What the task asks: Only the lines below starting at the one containing "grey camera: 2 -> 4" and ending at the one containing "yellow spoon: 2 -> 4" belong in the answer, each copied exactly.

━━ Supplied records

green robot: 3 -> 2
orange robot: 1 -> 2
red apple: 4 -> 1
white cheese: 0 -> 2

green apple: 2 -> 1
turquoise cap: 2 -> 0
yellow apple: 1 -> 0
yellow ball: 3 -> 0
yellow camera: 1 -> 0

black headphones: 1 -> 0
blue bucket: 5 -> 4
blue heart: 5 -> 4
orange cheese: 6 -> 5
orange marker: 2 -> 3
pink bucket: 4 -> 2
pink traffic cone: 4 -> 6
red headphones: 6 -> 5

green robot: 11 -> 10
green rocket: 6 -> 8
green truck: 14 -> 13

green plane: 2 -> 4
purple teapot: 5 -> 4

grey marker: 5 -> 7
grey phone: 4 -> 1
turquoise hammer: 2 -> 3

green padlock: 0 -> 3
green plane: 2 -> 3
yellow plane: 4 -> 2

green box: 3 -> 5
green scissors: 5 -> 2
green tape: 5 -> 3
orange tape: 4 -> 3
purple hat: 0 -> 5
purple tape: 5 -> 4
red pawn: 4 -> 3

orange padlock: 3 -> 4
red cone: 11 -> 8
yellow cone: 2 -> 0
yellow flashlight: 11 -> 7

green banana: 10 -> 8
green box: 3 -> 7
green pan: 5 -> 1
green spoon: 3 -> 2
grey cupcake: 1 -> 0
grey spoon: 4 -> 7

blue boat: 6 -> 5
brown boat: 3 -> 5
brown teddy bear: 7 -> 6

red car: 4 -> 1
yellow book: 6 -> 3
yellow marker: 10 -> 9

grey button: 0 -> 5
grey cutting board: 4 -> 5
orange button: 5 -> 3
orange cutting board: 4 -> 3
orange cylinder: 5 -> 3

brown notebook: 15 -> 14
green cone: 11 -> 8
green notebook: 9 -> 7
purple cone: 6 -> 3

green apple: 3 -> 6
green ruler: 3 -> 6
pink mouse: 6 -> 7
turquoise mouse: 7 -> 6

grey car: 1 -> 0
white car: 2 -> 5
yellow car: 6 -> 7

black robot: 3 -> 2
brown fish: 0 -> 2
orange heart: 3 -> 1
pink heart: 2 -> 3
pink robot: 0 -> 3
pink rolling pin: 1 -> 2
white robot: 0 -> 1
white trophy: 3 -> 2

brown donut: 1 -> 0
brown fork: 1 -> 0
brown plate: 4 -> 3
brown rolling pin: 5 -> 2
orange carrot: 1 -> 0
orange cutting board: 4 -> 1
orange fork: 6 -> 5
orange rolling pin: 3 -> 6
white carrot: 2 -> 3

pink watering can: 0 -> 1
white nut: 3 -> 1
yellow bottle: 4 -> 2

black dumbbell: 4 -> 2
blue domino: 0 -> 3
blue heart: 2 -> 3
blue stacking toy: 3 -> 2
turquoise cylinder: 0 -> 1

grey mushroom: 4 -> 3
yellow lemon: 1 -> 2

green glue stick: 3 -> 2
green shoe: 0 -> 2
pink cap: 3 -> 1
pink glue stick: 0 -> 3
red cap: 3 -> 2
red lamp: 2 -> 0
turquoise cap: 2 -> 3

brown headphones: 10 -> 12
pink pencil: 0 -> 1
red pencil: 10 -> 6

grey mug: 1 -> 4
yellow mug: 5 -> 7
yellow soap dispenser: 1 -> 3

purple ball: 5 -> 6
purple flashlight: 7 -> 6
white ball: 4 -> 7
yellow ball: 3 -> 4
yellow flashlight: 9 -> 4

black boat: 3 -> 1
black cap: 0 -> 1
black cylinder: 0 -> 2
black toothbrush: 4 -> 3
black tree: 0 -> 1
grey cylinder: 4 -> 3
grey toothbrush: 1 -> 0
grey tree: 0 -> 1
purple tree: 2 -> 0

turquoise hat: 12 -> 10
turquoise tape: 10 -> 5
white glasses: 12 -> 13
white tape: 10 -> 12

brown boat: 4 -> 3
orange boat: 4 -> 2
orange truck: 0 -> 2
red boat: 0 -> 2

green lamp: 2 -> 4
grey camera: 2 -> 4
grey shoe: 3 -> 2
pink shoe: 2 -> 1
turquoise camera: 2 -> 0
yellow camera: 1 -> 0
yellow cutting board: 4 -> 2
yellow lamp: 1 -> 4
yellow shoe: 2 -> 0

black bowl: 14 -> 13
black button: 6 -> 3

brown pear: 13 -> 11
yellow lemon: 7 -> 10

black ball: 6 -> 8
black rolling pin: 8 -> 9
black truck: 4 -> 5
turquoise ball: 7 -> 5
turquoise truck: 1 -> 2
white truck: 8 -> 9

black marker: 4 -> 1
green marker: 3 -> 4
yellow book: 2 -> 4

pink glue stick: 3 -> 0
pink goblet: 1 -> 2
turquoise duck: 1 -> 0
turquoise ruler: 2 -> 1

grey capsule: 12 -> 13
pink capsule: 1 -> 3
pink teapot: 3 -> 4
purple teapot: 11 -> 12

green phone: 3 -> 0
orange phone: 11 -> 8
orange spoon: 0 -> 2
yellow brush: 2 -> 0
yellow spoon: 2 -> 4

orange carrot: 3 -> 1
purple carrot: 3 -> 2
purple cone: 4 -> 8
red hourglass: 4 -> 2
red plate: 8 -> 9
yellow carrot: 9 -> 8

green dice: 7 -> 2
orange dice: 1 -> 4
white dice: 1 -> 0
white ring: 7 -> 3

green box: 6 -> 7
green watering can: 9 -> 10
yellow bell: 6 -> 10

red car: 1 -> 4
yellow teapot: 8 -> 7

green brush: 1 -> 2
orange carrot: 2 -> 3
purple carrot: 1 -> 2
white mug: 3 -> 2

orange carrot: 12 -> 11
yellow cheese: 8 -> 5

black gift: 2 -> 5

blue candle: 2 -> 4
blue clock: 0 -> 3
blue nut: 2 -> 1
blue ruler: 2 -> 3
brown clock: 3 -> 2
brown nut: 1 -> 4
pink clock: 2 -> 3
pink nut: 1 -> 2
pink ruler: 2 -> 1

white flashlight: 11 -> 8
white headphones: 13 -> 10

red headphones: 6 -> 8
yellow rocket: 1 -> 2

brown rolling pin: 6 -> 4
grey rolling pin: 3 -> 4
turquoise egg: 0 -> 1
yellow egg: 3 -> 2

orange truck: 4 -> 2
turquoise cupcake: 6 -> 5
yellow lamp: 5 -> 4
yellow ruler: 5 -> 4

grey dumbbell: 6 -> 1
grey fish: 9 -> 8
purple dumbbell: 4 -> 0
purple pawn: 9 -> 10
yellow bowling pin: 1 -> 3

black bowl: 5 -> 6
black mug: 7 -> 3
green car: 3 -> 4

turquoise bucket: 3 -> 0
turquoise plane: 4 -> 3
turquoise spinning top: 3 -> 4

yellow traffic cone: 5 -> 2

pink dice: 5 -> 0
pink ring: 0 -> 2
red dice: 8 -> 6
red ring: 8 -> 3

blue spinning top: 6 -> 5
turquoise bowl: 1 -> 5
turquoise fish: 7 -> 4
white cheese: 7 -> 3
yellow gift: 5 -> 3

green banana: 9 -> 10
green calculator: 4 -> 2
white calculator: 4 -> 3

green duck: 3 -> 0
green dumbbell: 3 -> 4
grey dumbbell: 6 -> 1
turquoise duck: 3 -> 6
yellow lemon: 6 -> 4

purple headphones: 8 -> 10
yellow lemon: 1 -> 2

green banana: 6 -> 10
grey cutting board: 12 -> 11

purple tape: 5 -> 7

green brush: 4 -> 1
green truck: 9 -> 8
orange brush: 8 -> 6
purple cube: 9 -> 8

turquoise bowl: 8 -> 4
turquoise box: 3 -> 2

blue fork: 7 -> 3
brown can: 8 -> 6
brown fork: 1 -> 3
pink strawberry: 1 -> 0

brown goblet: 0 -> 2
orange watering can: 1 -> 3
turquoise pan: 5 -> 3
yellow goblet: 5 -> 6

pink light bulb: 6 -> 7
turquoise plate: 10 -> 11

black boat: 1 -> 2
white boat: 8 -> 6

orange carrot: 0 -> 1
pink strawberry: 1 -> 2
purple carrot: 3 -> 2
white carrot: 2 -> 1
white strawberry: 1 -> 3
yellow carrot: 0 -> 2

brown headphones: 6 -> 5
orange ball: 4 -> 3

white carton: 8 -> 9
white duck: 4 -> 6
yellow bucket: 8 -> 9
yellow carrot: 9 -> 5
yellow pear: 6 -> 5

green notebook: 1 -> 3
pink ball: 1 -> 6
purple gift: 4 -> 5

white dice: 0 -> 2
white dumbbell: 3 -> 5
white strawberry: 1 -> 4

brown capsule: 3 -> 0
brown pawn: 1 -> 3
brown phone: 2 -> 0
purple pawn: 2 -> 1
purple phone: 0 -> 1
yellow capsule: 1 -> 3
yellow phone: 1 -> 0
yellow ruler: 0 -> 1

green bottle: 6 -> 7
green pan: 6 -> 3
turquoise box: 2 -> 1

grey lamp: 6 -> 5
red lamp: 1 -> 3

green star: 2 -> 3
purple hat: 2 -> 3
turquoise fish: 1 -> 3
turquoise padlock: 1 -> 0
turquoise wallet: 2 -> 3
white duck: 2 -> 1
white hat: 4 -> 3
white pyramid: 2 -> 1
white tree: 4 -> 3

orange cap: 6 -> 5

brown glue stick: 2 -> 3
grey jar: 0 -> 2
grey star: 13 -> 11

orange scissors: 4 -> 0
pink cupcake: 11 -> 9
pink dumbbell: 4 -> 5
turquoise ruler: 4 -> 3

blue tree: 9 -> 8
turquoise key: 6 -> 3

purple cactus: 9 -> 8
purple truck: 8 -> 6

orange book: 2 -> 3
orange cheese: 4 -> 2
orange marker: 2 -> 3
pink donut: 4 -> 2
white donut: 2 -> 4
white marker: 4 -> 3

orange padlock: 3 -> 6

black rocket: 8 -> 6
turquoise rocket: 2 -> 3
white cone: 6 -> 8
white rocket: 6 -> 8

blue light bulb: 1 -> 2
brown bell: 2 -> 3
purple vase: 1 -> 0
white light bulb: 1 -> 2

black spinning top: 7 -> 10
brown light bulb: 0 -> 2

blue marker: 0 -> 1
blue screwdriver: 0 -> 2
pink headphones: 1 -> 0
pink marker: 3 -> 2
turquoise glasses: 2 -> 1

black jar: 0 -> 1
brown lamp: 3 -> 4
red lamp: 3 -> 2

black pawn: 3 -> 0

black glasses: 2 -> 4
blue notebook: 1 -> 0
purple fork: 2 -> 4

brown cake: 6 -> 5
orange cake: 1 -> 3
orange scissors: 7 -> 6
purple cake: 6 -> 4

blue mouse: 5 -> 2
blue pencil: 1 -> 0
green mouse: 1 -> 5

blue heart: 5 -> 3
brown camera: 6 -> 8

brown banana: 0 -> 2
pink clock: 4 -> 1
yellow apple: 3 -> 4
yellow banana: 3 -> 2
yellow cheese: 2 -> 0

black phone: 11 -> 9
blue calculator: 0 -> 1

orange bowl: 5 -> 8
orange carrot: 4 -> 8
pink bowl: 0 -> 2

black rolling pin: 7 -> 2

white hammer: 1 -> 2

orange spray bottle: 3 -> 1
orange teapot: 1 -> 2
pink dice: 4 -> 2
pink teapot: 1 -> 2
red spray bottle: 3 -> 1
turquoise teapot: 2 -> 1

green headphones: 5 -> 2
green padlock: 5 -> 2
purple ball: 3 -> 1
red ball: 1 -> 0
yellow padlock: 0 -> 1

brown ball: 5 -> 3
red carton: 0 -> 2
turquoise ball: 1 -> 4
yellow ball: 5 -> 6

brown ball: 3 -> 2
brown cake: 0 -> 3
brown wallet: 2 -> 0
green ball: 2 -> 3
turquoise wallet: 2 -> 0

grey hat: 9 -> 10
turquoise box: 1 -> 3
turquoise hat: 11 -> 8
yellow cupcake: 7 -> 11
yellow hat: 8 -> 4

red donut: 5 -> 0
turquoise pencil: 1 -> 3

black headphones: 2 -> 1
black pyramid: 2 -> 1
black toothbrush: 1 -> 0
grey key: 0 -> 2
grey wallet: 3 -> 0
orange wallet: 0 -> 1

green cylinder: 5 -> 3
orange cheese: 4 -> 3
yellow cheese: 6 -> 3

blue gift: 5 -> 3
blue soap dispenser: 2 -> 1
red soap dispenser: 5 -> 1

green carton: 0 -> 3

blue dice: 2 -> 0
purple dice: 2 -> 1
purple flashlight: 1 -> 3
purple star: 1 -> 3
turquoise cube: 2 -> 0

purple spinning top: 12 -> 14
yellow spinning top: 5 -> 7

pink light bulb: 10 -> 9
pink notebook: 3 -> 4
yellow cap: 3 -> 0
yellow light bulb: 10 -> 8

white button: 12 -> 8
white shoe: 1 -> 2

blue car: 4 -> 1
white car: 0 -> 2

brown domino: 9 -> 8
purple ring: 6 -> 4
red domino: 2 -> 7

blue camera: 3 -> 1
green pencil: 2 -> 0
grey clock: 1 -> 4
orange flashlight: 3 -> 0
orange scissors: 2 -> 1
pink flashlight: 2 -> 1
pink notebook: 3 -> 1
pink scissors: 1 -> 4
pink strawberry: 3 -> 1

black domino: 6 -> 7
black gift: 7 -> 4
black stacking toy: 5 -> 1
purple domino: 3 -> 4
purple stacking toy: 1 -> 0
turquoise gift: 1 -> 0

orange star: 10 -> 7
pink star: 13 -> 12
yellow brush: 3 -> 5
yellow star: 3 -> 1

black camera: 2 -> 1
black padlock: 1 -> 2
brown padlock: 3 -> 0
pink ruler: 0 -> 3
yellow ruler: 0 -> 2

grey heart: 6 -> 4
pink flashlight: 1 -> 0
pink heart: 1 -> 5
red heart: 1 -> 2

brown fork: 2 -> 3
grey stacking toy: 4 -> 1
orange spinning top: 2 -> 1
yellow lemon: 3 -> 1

━━━━

Solved exercise:
grey camera: 2 -> 4
grey shoe: 3 -> 2
pink shoe: 2 -> 1
turquoise camera: 2 -> 0
yellow camera: 1 -> 0
yellow cutting board: 4 -> 2
yellow lamp: 1 -> 4
yellow shoe: 2 -> 0

black bowl: 14 -> 13
black button: 6 -> 3

brown pear: 13 -> 11
yellow lemon: 7 -> 10

black ball: 6 -> 8
black rolling pin: 8 -> 9
black truck: 4 -> 5
turquoise ball: 7 -> 5
turquoise truck: 1 -> 2
white truck: 8 -> 9

black marker: 4 -> 1
green marker: 3 -> 4
yellow book: 2 -> 4

pink glue stick: 3 -> 0
pink goblet: 1 -> 2
turquoise duck: 1 -> 0
turquoise ruler: 2 -> 1

grey capsule: 12 -> 13
pink capsule: 1 -> 3
pink teapot: 3 -> 4
purple teapot: 11 -> 12

green phone: 3 -> 0
orange phone: 11 -> 8
orange spoon: 0 -> 2
yellow brush: 2 -> 0
yellow spoon: 2 -> 4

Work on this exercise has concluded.